#### TASK STATEMENT:
Please reproduce the data exactly and omit the pictures.

#### PROVIDED MATERIAL:
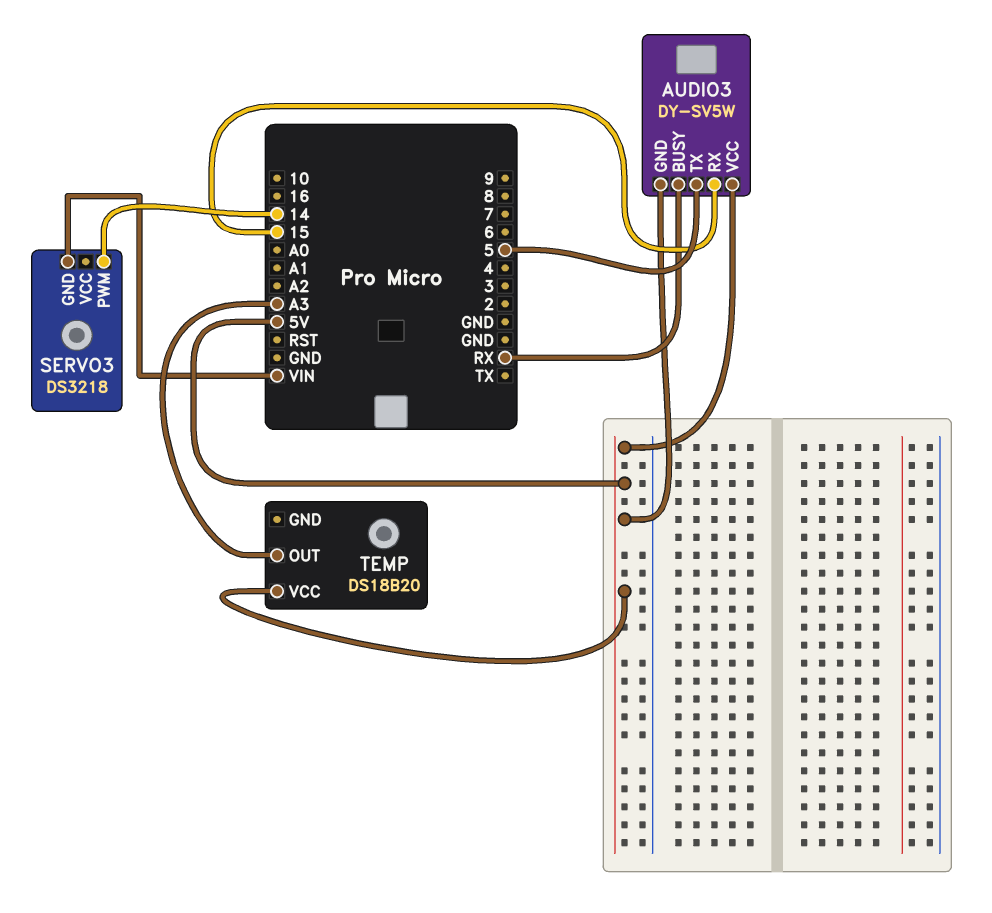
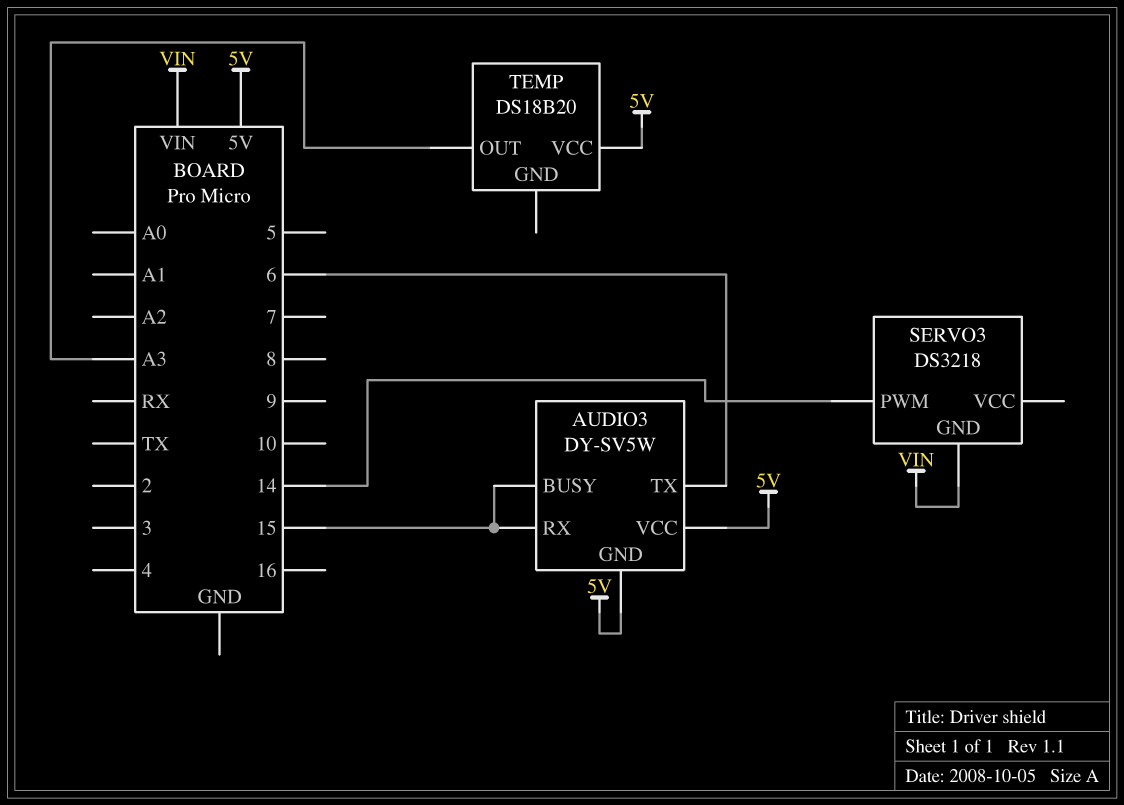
AUDIO3 pin BUSY: RX -> 15
AUDIO3 pin TX: 5 -> 6

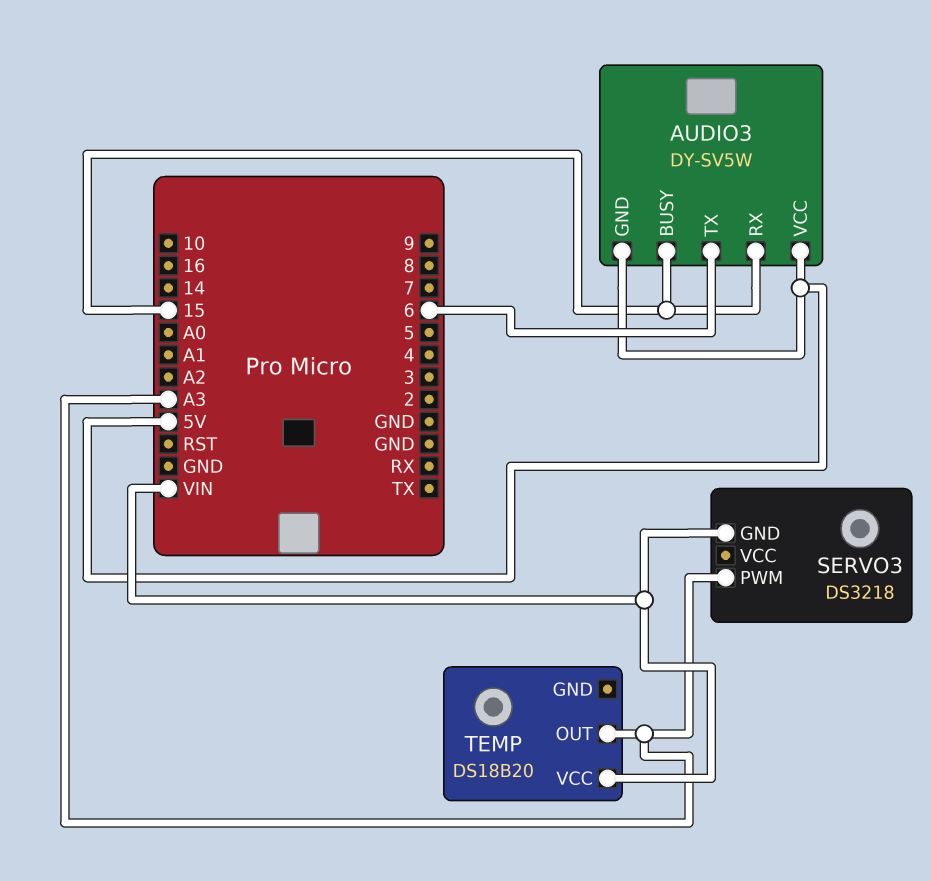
SERVO3 pin PWM: 14 -> A3
TEMP pin VCC: 5V -> VIN

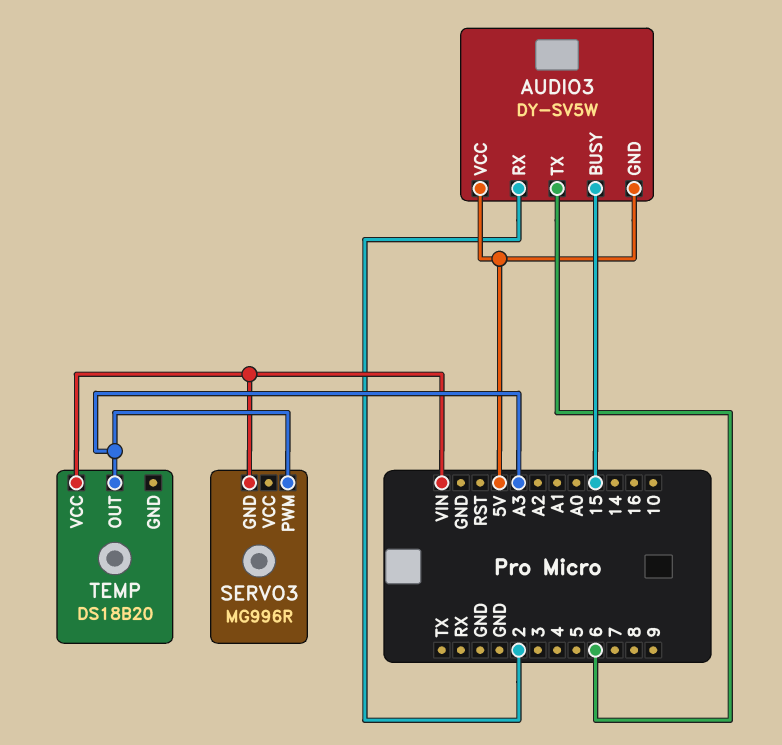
AUDIO3 pin RX: 15 -> 2
SERVO3: DS3218 -> MG996R

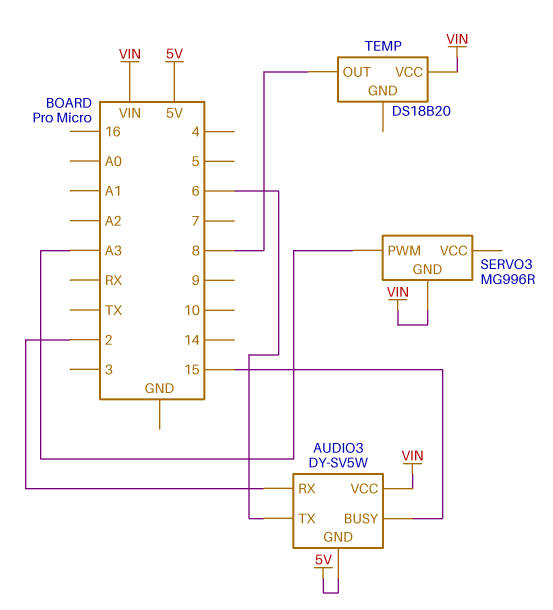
AUDIO3 pin VCC: 5V -> VIN
TEMP pin OUT: A3 -> 8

#### SOLUTION FOR THIS PROBLEM:
AUDIO3 pin BUSY: RX -> 15
AUDIO3 pin TX: 5 -> 6

SERVO3 pin PWM: 14 -> A3
TEMP pin VCC: 5V -> VIN

AUDIO3 pin RX: 15 -> 2
SERVO3: DS3218 -> MG996R

AUDIO3 pin VCC: 5V -> VIN
TEMP pin OUT: A3 -> 8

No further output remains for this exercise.